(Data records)
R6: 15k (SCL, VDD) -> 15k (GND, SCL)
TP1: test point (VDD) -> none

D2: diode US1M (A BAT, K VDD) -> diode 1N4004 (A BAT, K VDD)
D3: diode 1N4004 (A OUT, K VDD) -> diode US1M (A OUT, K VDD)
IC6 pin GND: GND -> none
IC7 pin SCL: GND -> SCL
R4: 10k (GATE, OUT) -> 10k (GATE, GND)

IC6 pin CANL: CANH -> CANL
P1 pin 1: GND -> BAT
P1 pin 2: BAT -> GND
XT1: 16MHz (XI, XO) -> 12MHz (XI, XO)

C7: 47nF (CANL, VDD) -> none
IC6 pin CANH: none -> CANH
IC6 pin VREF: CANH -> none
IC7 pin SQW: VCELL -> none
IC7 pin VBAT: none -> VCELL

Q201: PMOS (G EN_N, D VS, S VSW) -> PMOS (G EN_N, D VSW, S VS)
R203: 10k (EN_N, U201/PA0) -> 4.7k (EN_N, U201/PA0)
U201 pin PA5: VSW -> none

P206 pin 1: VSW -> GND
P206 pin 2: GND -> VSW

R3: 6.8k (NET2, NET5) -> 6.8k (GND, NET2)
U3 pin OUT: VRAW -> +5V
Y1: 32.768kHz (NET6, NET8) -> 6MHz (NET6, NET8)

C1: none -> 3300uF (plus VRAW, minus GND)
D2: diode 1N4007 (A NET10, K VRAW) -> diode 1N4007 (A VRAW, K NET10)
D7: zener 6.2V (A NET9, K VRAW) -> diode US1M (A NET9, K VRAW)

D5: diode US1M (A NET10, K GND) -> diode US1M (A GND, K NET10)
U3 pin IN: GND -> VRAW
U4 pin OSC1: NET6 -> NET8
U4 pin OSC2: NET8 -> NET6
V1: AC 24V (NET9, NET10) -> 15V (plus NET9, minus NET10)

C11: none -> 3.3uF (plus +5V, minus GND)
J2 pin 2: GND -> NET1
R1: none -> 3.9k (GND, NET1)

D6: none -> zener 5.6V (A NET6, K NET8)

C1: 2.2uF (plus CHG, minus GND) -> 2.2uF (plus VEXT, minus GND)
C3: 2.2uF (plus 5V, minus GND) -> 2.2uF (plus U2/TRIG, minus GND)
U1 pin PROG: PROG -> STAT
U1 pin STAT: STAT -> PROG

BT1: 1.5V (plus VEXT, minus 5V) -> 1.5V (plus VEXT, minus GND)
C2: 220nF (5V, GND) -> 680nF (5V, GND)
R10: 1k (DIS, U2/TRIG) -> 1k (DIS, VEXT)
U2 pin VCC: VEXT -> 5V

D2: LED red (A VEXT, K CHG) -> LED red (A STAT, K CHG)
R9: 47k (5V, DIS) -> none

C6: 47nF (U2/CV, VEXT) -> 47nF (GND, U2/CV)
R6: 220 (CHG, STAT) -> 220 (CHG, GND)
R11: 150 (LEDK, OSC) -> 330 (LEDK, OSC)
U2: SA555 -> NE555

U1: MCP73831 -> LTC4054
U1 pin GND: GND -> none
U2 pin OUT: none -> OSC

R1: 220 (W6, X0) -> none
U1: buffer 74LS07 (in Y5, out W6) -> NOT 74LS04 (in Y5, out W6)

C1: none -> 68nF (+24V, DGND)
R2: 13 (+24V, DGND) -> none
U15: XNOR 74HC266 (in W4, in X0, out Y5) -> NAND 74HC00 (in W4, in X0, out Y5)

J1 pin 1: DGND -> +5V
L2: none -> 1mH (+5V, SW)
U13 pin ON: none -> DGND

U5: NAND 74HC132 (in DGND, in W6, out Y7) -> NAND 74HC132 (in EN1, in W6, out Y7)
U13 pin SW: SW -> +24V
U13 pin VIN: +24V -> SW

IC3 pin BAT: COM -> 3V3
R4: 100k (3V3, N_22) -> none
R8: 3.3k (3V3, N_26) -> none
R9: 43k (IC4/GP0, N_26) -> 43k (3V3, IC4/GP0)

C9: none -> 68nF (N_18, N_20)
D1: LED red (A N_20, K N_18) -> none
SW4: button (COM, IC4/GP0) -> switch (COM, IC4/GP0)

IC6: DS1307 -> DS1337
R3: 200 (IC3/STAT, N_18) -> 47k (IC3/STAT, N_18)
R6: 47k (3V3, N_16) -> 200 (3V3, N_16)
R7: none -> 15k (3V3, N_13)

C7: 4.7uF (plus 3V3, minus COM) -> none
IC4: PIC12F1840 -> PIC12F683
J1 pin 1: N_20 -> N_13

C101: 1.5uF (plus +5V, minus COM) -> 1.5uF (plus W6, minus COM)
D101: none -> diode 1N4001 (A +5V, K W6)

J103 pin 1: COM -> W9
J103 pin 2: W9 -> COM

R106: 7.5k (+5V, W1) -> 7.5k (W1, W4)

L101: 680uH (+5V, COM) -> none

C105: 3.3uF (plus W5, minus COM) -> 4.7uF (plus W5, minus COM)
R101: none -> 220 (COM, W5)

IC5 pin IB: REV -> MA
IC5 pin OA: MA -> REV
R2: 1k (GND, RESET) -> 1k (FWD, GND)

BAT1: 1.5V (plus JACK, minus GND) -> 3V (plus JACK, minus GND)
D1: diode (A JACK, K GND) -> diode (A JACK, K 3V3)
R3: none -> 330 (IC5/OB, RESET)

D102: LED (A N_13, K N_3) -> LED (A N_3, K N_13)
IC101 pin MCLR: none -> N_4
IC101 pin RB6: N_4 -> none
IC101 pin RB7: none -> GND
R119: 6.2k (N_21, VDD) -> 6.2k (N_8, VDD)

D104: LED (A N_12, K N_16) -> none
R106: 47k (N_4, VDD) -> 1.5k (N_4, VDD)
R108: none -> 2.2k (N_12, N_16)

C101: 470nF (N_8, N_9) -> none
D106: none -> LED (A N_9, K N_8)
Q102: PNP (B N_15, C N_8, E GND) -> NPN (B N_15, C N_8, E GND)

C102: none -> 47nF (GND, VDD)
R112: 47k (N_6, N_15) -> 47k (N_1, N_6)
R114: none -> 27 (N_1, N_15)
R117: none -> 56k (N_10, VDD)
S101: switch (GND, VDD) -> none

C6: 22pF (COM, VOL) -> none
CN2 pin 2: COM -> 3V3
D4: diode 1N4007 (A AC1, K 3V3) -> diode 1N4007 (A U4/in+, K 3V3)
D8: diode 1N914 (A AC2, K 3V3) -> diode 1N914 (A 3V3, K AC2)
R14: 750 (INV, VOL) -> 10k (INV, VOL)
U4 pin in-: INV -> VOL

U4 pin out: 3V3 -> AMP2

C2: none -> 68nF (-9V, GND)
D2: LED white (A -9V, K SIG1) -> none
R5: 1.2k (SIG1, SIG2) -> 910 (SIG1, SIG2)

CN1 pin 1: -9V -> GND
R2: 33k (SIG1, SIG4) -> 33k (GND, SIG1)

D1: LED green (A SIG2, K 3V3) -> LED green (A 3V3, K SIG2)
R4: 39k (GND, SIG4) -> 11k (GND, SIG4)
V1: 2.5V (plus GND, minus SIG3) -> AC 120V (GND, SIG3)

**ASSIGNED TASK:** What you give back must be the stretch above, starting at the line with "U15: XNOR 74HC266" and ending at the line with "IC101 pin RB7: none -> GND", copied exactly.

**EXERCISE ANSWER:**
U15: XNOR 74HC266 (in W4, in X0, out Y5) -> NAND 74HC00 (in W4, in X0, out Y5)

J1 pin 1: DGND -> +5V
L2: none -> 1mH (+5V, SW)
U13 pin ON: none -> DGND

U5: NAND 74HC132 (in DGND, in W6, out Y7) -> NAND 74HC132 (in EN1, in W6, out Y7)
U13 pin SW: SW -> +24V
U13 pin VIN: +24V -> SW

IC3 pin BAT: COM -> 3V3
R4: 100k (3V3, N_22) -> none
R8: 3.3k (3V3, N_26) -> none
R9: 43k (IC4/GP0, N_26) -> 43k (3V3, IC4/GP0)

C9: none -> 68nF (N_18, N_20)
D1: LED red (A N_20, K N_18) -> none
SW4: button (COM, IC4/GP0) -> switch (COM, IC4/GP0)

IC6: DS1307 -> DS1337
R3: 200 (IC3/STAT, N_18) -> 47k (IC3/STAT, N_18)
R6: 47k (3V3, N_16) -> 200 (3V3, N_16)
R7: none -> 15k (3V3, N_13)

C7: 4.7uF (plus 3V3, minus COM) -> none
IC4: PIC12F1840 -> PIC12F683
J1 pin 1: N_20 -> N_13

C101: 1.5uF (plus +5V, minus COM) -> 1.5uF (plus W6, minus COM)
D101: none -> diode 1N4001 (A +5V, K W6)

J103 pin 1: COM -> W9
J103 pin 2: W9 -> COM

R106: 7.5k (+5V, W1) -> 7.5k (W1, W4)

L101: 680uH (+5V, COM) -> none

C105: 3.3uF (plus W5, minus COM) -> 4.7uF (plus W5, minus COM)
R101: none -> 220 (COM, W5)

IC5 pin IB: REV -> MA
IC5 pin OA: MA -> REV
R2: 1k (GND, RESET) -> 1k (FWD, GND)

BAT1: 1.5V (plus JACK, minus GND) -> 3V (plus JACK, minus GND)
D1: diode (A JACK, K GND) -> diode (A JACK, K 3V3)
R3: none -> 330 (IC5/OB, RESET)

D102: LED (A N_13, K N_3) -> LED (A N_3, K N_13)
IC101 pin MCLR: none -> N_4
IC101 pin RB6: N_4 -> none
IC101 pin RB7: none -> GND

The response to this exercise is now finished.